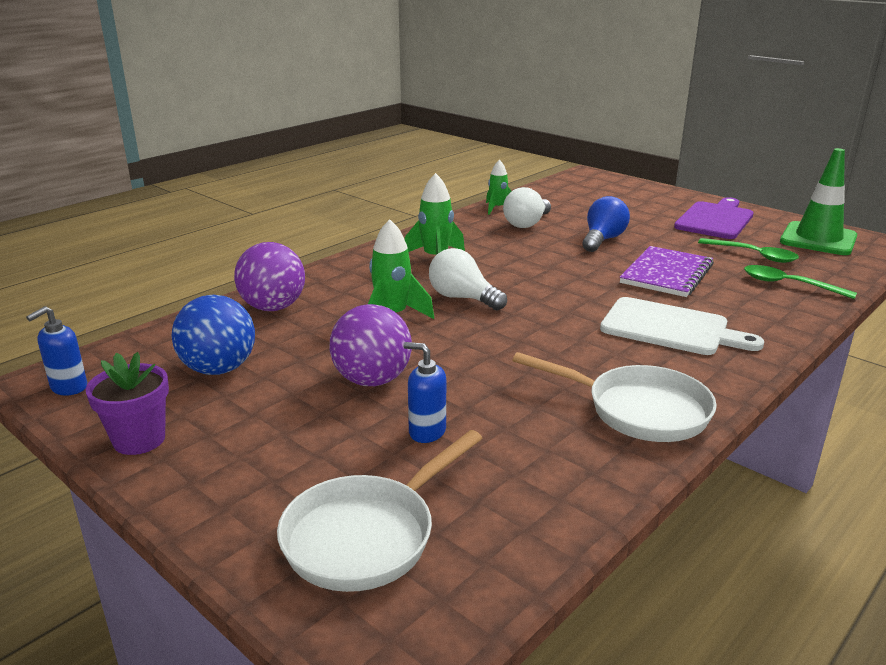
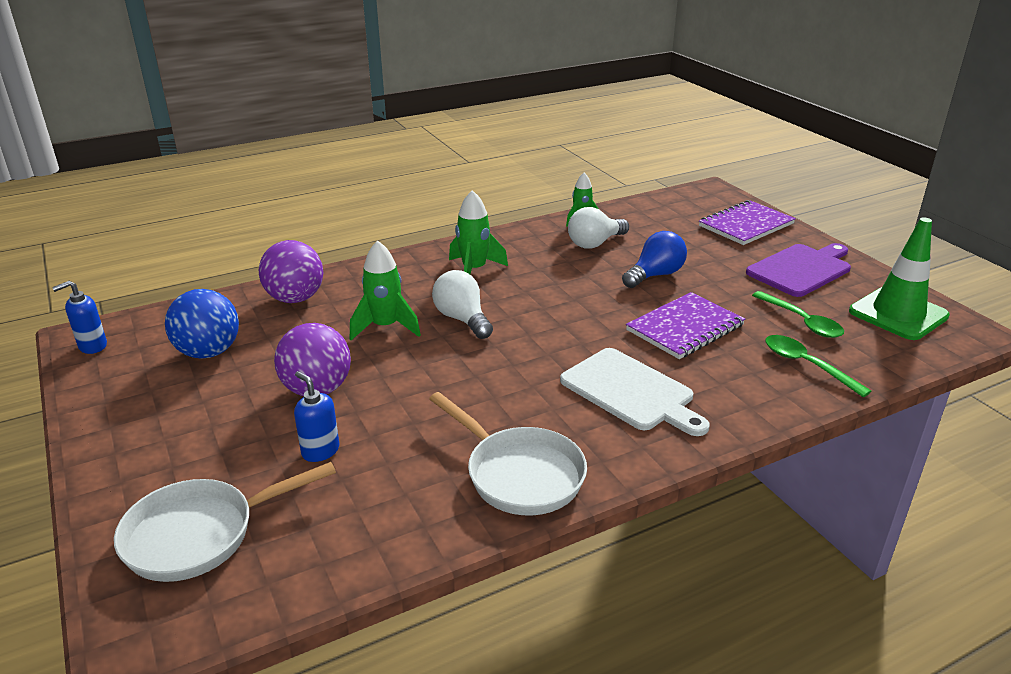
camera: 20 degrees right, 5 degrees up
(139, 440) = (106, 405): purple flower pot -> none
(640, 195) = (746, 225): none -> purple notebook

━━━━

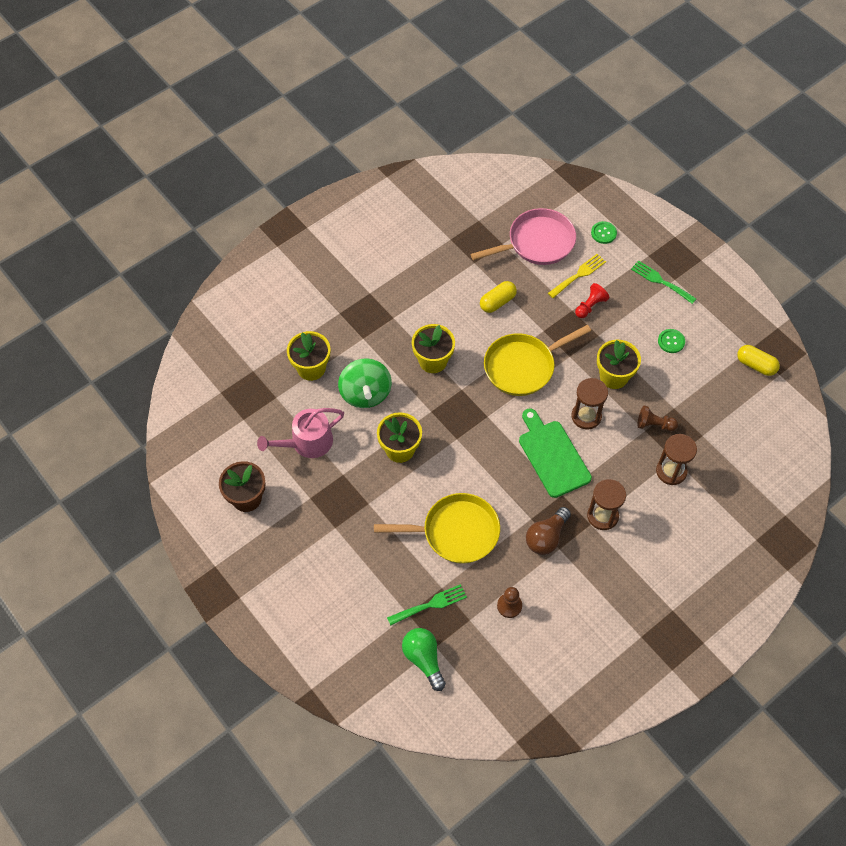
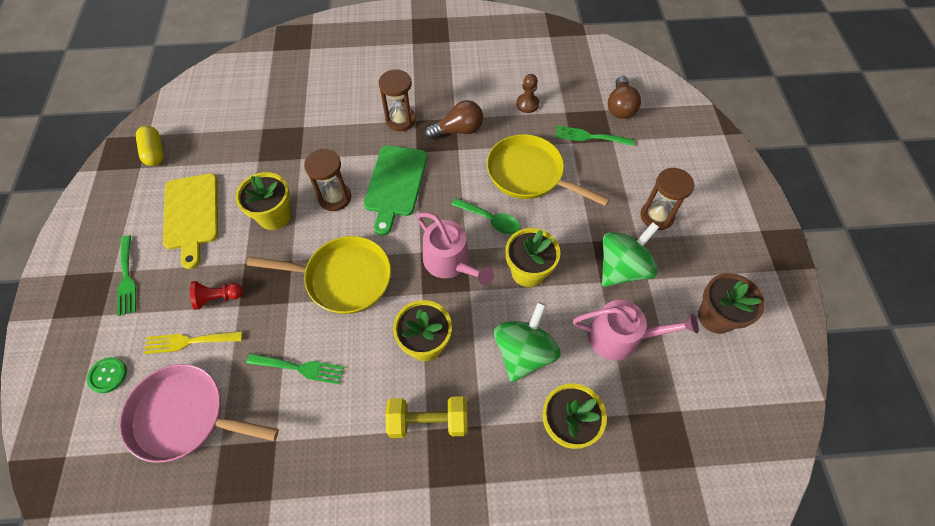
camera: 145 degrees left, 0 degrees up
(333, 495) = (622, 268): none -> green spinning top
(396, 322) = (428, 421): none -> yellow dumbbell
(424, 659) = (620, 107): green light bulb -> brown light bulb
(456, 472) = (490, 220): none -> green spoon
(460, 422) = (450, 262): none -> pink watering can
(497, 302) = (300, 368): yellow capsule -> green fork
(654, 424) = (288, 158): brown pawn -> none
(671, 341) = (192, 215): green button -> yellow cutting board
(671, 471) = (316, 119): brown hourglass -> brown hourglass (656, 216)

━━━━

### The problem
What is the number of lines above that contain the string "purple"? Answer with that number only.

### Completed exercise
2